• _Aim of the task_
Copy everything from the start of the material down to the line containing "(B) appliance", substituting "basin" for "sink" and leaving all else the same.

(Collected data)

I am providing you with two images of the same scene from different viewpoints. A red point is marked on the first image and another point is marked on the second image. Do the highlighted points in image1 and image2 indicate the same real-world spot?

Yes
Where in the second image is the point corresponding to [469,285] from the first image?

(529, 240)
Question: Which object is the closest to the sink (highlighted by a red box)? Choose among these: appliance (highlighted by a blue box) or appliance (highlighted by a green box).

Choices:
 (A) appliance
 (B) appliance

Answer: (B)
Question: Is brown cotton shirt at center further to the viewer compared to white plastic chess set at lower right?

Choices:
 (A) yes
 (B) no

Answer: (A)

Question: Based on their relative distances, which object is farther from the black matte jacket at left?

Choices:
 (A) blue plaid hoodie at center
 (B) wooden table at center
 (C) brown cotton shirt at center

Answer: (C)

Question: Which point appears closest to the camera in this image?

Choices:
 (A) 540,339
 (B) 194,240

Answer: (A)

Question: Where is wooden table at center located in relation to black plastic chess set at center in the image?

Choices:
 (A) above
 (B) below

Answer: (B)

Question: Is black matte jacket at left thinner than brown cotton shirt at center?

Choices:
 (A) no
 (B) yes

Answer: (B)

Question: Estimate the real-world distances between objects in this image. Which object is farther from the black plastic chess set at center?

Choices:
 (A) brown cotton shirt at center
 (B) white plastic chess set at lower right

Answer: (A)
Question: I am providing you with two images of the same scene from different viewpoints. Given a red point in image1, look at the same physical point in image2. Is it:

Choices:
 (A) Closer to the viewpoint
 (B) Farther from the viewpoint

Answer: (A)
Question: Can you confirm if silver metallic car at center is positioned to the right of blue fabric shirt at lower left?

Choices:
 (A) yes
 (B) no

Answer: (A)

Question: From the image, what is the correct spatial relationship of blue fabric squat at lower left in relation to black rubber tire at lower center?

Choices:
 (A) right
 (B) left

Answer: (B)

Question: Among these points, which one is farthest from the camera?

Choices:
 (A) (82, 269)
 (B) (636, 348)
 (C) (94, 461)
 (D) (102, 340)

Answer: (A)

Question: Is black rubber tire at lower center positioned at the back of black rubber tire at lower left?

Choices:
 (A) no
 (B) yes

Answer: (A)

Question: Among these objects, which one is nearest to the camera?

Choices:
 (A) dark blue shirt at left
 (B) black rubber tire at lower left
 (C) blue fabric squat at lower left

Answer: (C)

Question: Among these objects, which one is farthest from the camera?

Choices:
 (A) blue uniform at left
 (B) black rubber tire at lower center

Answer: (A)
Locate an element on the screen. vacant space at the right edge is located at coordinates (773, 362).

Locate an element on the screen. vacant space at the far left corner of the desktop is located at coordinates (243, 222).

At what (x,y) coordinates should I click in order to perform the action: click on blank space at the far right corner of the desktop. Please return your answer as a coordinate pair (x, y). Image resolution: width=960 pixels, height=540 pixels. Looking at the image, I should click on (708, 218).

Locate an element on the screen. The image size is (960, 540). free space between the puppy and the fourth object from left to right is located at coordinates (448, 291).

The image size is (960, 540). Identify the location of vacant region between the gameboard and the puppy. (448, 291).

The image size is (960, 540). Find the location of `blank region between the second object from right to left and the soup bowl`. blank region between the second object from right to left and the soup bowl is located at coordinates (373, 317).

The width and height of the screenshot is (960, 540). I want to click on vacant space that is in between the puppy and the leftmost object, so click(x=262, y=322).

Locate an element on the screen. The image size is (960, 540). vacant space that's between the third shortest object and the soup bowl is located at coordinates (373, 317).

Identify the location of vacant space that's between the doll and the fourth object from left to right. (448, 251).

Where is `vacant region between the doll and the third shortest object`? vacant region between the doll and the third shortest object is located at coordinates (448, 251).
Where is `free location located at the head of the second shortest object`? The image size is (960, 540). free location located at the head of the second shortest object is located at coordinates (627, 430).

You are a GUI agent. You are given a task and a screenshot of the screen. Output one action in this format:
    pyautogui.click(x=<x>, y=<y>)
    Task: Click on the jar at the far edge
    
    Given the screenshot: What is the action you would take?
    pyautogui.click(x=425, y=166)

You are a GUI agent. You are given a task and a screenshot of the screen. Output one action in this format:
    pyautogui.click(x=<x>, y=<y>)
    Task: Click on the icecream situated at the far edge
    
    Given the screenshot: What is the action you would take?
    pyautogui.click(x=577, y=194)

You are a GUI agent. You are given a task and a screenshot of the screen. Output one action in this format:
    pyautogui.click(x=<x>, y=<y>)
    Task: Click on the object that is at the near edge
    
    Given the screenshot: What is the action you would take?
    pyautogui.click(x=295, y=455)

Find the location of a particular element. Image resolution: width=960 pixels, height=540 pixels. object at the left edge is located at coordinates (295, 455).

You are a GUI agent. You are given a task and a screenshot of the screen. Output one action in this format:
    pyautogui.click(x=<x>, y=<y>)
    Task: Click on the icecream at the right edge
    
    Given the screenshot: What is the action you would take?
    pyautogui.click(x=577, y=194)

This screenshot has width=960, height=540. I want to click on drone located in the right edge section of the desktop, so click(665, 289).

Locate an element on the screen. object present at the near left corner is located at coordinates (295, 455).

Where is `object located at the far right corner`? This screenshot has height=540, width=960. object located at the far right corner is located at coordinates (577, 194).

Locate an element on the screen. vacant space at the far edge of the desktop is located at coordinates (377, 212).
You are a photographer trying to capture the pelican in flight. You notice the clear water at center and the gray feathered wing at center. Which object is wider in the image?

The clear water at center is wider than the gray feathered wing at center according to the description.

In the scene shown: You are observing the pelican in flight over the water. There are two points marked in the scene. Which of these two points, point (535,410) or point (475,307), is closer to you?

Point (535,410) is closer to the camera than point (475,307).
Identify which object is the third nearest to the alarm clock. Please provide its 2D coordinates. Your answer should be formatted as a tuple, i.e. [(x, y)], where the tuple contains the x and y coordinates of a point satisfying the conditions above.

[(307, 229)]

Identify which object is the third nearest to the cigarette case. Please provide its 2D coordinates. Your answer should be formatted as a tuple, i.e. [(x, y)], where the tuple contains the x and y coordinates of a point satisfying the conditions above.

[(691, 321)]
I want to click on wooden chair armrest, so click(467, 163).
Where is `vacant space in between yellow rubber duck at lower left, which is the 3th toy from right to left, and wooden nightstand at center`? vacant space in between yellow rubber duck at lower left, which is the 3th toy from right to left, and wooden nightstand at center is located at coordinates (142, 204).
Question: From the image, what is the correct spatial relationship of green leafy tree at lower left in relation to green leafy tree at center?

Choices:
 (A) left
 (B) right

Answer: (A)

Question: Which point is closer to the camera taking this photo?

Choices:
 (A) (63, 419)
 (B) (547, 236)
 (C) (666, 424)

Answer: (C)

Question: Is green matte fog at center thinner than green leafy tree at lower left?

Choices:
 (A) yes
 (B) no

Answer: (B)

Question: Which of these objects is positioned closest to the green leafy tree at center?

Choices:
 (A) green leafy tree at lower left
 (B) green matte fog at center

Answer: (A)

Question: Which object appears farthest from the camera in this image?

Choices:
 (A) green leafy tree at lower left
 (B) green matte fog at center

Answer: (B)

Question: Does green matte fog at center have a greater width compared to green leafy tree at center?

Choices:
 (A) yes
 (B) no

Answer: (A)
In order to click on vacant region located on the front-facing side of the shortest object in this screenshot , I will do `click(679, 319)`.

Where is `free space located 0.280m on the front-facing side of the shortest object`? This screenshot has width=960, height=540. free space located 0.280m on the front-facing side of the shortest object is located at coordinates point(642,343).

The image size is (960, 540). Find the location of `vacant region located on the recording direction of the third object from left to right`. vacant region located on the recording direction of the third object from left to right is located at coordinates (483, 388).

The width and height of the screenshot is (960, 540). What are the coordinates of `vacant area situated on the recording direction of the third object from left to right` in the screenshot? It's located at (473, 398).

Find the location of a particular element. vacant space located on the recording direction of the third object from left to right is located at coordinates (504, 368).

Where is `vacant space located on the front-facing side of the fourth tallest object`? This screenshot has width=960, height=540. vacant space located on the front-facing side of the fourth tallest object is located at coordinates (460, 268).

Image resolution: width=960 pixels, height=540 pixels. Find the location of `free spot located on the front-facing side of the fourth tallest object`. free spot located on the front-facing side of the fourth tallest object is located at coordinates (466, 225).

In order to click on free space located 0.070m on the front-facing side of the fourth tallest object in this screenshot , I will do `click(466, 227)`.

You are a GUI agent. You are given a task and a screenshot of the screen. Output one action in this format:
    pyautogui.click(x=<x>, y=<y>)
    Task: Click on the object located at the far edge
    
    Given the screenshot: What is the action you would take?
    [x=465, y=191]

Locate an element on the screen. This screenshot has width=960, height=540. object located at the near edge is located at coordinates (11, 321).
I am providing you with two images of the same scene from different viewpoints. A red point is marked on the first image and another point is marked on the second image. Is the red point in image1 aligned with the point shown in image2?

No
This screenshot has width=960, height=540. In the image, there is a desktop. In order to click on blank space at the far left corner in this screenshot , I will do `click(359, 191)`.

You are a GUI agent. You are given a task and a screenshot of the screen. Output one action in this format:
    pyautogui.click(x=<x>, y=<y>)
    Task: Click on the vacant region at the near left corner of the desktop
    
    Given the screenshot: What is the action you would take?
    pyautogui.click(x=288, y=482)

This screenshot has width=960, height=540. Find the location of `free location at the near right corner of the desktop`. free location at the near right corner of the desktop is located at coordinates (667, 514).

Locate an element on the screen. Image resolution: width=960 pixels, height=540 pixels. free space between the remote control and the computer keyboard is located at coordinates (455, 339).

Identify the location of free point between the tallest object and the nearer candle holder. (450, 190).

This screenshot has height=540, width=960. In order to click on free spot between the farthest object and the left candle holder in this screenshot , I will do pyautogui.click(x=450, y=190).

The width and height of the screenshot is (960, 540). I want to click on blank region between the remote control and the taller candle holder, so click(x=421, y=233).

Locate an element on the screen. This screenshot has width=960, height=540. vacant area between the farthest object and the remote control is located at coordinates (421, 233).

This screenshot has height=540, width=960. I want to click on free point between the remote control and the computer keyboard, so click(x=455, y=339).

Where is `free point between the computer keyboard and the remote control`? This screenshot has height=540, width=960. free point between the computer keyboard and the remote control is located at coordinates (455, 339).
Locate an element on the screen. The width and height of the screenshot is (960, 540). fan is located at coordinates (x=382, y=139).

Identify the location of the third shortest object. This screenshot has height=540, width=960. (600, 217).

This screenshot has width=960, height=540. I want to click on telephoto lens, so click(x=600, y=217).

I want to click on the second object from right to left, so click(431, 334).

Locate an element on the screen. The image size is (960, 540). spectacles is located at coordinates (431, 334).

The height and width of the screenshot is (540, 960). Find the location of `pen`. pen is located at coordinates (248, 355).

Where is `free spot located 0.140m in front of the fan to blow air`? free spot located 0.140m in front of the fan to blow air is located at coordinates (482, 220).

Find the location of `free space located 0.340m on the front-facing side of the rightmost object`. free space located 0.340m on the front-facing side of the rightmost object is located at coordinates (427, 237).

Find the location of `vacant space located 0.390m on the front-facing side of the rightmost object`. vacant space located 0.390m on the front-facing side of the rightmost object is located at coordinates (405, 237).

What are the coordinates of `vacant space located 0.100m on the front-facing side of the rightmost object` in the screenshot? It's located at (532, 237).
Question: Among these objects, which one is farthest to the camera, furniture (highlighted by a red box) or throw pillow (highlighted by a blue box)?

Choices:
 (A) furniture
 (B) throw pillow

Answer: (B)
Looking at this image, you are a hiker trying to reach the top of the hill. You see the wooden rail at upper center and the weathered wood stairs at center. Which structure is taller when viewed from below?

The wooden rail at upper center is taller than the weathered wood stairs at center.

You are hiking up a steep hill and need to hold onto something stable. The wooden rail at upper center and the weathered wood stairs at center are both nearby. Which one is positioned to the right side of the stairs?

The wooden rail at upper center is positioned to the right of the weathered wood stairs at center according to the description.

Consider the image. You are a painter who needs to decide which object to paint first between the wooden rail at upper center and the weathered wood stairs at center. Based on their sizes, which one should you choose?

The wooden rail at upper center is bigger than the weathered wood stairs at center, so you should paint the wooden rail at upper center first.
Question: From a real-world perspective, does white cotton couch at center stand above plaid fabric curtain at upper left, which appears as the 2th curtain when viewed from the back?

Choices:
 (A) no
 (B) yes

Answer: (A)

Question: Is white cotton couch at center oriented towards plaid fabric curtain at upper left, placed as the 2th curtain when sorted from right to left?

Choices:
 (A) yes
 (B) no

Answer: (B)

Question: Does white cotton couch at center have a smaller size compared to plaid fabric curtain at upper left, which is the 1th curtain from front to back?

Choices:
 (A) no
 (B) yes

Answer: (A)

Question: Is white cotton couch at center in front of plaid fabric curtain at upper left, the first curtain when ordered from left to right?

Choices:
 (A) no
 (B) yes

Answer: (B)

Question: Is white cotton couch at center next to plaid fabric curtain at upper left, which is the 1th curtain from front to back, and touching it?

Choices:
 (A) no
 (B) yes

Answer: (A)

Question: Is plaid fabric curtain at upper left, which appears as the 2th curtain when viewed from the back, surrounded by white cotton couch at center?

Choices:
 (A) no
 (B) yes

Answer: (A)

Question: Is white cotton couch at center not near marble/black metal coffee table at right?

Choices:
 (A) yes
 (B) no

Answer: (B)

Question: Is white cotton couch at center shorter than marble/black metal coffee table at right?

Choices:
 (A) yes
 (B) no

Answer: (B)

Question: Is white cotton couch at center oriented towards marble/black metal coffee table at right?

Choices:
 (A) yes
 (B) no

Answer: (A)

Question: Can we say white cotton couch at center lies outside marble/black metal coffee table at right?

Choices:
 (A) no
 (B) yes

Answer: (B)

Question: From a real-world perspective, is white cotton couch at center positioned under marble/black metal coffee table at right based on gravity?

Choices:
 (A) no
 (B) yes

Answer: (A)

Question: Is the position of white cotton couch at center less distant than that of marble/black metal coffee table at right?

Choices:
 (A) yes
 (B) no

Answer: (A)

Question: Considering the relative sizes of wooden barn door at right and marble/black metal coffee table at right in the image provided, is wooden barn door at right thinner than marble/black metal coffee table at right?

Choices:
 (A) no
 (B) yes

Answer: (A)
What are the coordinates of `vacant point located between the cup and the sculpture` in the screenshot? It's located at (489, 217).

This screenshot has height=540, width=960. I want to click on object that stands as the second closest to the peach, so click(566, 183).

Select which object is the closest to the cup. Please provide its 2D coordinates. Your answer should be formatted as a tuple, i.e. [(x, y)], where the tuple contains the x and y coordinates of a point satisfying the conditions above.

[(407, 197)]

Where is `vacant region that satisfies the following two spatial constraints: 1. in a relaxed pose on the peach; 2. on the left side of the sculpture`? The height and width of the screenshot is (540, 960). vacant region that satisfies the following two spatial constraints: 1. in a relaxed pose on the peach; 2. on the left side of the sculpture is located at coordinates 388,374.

• _Answer space_
I am providing you with two images of the same scene from different viewpoints. A red point is marked on the first image and another point is marked on the second image. Do the highlighted points in image1 and image2 indicate the same real-world spot?

Yes
Where in the second image is the point corresponding to [469,285] from the first image?

(529, 240)
Question: Which object is the closest to the basin (highlighted by a red box)? Choose among these: appliance (highlighted by a blue box) or appliance (highlighted by a green box).

Choices:
 (A) appliance
 (B) appliance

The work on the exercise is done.